- _What to do_
State how many lines of the records contain the string "BUZZER", and give no other information.

- _Data supplied_
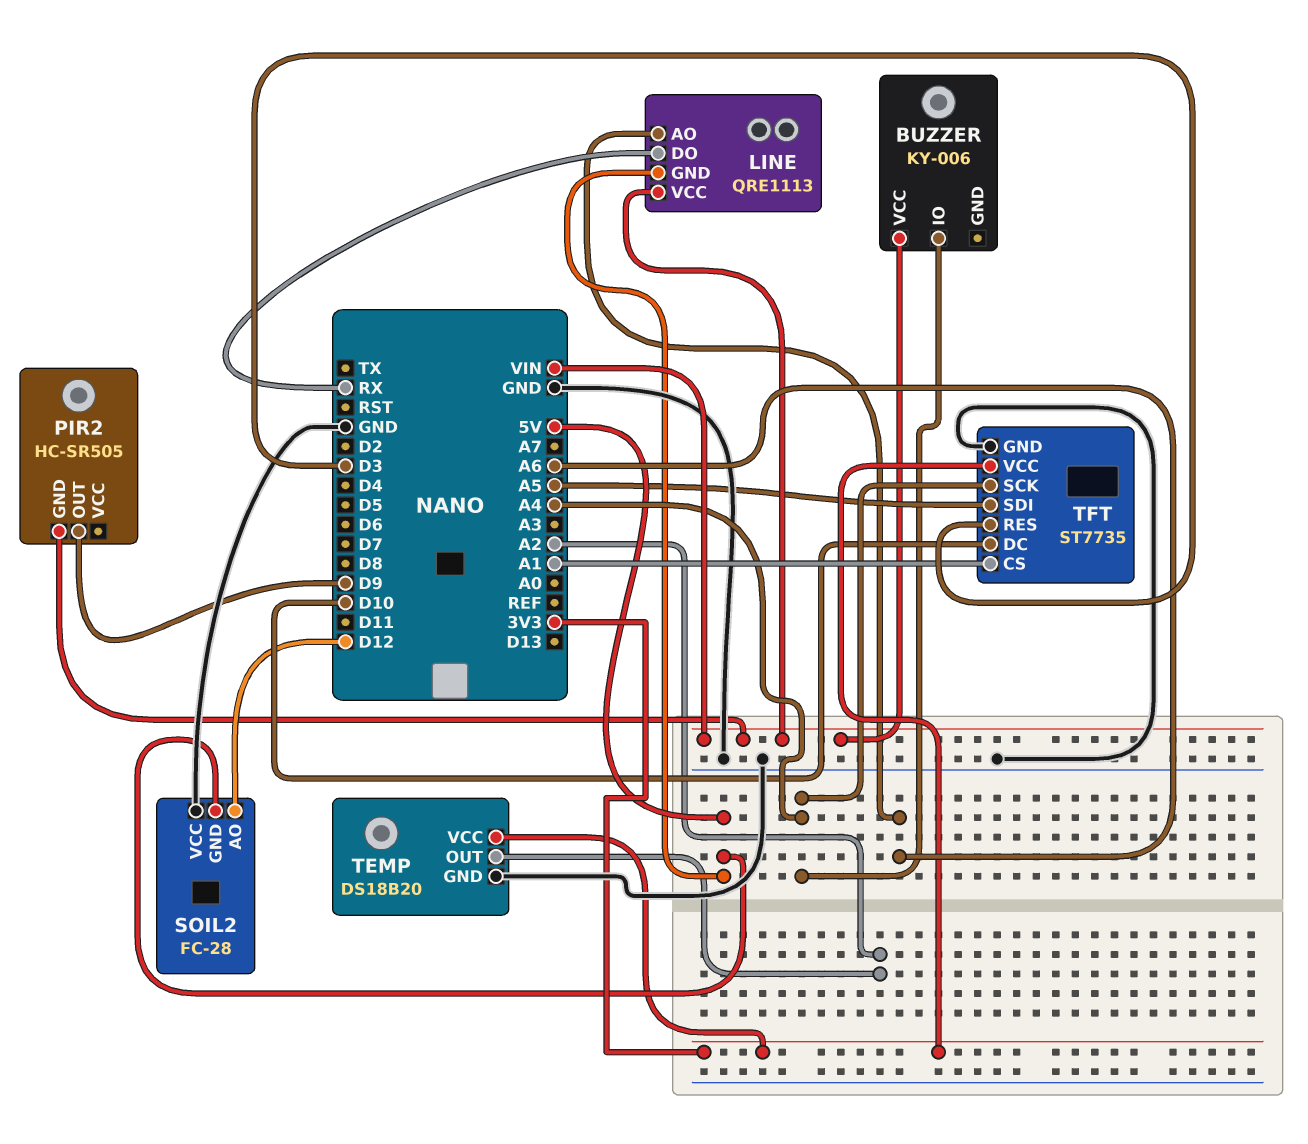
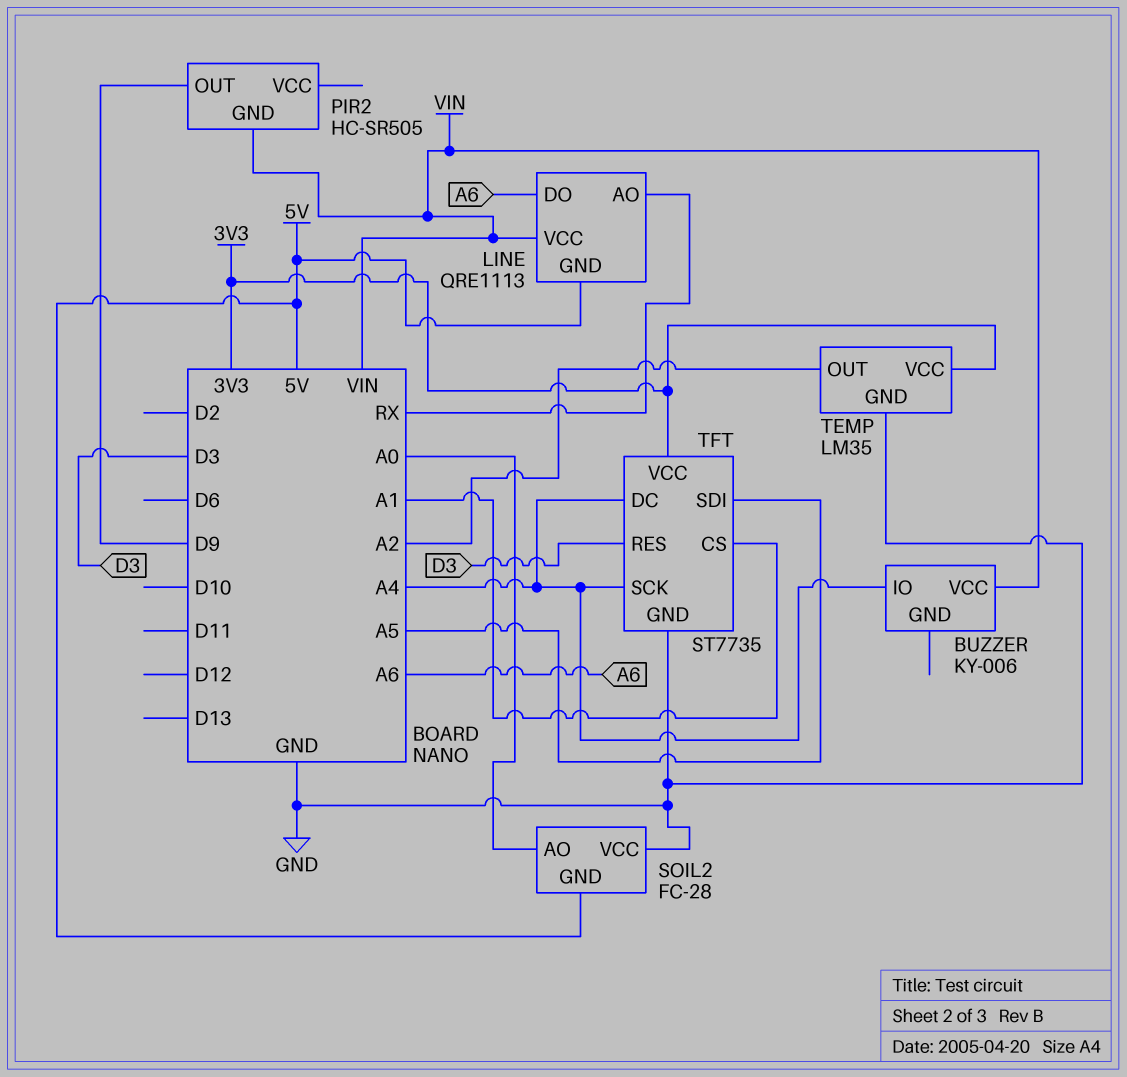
LINE pin AO: A6 -> RX
LINE pin DO: RX -> A6
SOIL2 pin AO: D12 -> A0
TEMP: DS18B20 -> LM35
TFT pin DC: D10 -> A4

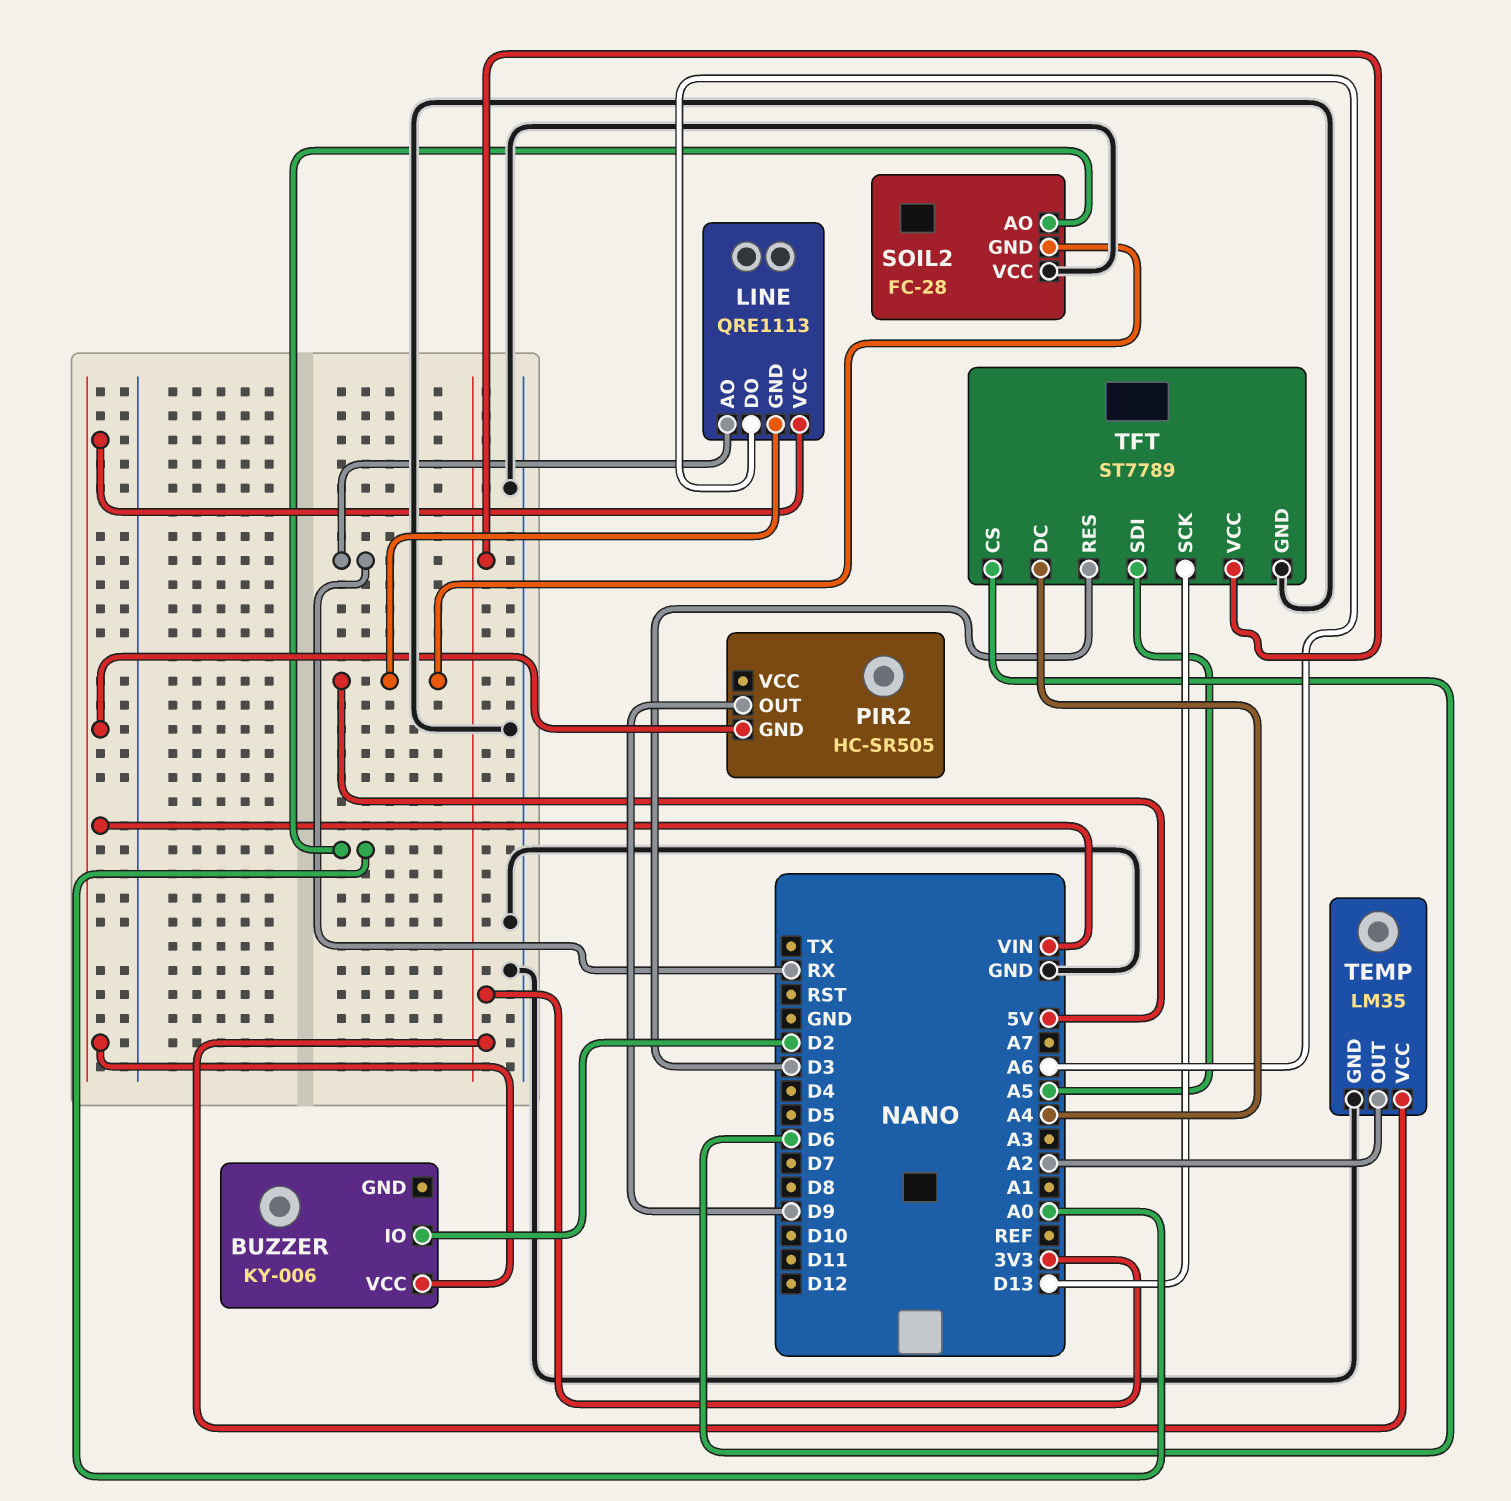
BUZZER pin IO: A4 -> D2
TFT: ST7735 -> ST7789
TFT pin CS: A1 -> D6
TFT pin SCK: A4 -> D13

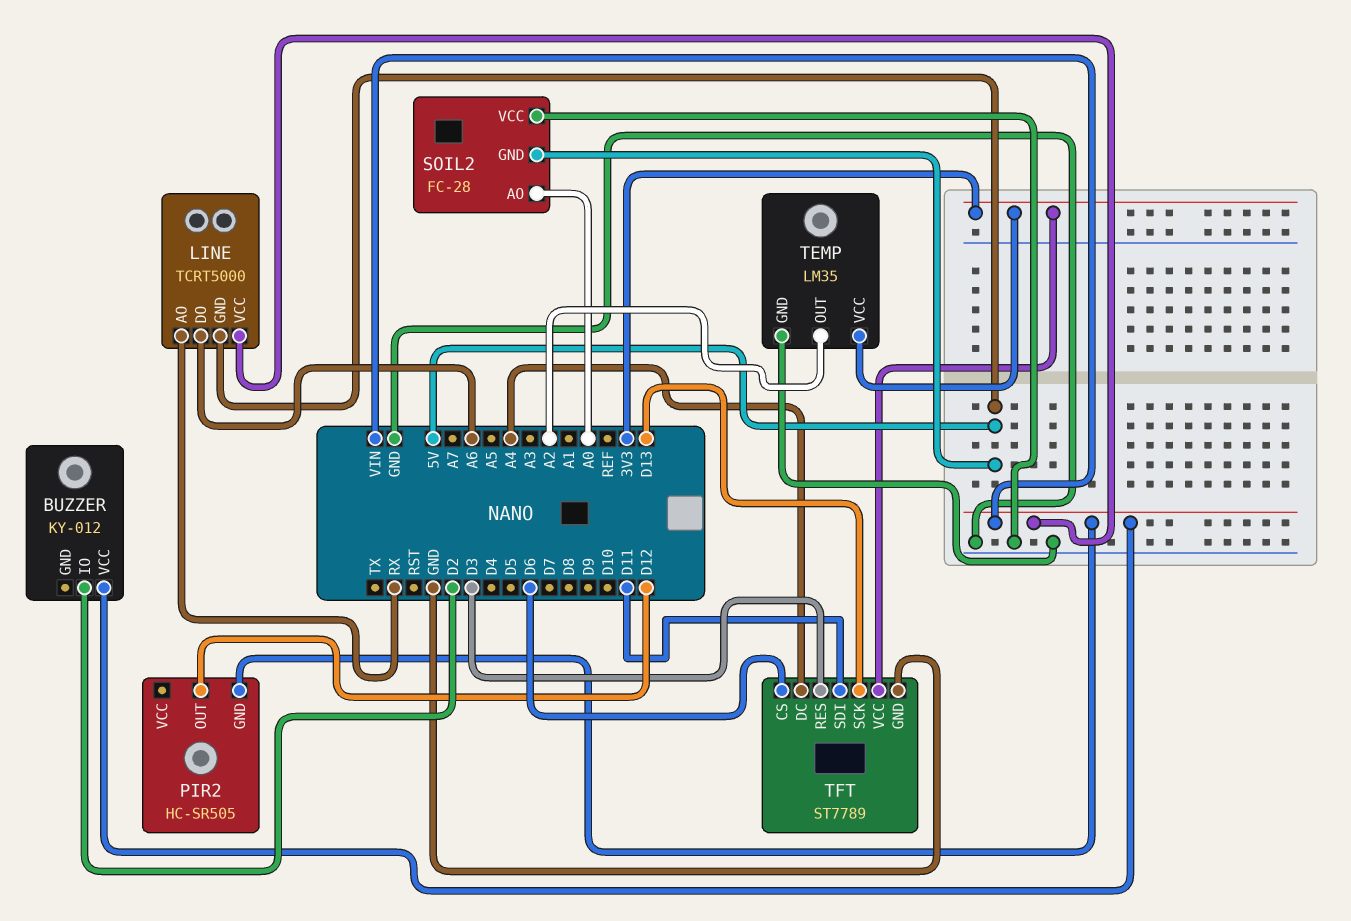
BUZZER: KY-006 -> KY-012
LINE: QRE1113 -> TCRT5000
PIR2 pin OUT: D9 -> D12
TFT pin SDI: A5 -> D11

- _Solution_
2